Your goal:
Please print out the entries below unchanged and skip the images.

Data extract:
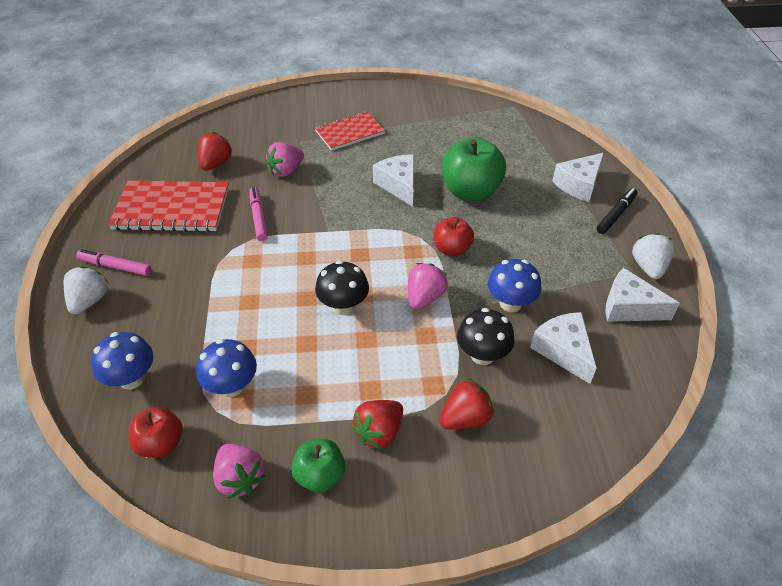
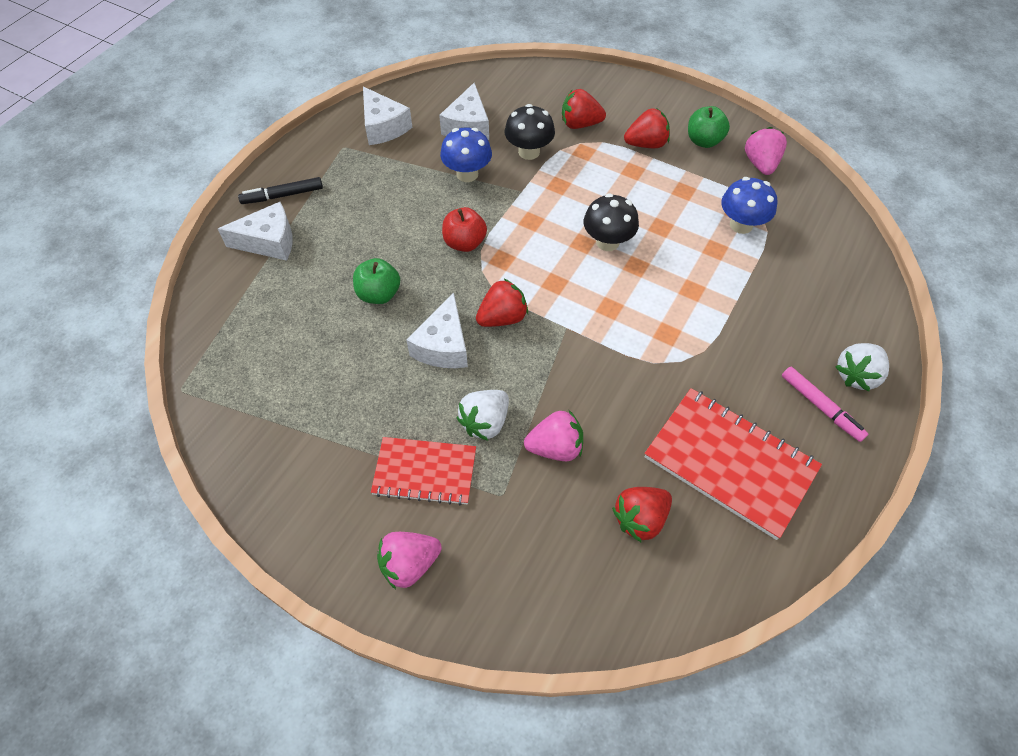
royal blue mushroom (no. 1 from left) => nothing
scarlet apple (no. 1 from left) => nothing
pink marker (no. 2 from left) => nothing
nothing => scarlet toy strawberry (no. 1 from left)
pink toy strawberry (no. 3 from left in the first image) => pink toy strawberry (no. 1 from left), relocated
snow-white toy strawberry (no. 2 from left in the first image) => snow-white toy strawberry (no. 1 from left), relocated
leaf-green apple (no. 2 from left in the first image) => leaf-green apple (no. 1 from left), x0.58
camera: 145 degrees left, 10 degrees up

Problem solution:
royal blue mushroom (no. 1 from left) => nothing
scarlet apple (no. 1 from left) => nothing
pink marker (no. 2 from left) => nothing
nothing => scarlet toy strawberry (no. 1 from left)
pink toy strawberry (no. 3 from left in the first image) => pink toy strawberry (no. 1 from left), relocated
snow-white toy strawberry (no. 2 from left in the first image) => snow-white toy strawberry (no. 1 from left), relocated
leaf-green apple (no. 2 from left in the first image) => leaf-green apple (no. 1 from left), x0.58
camera: 145 degrees left, 10 degrees up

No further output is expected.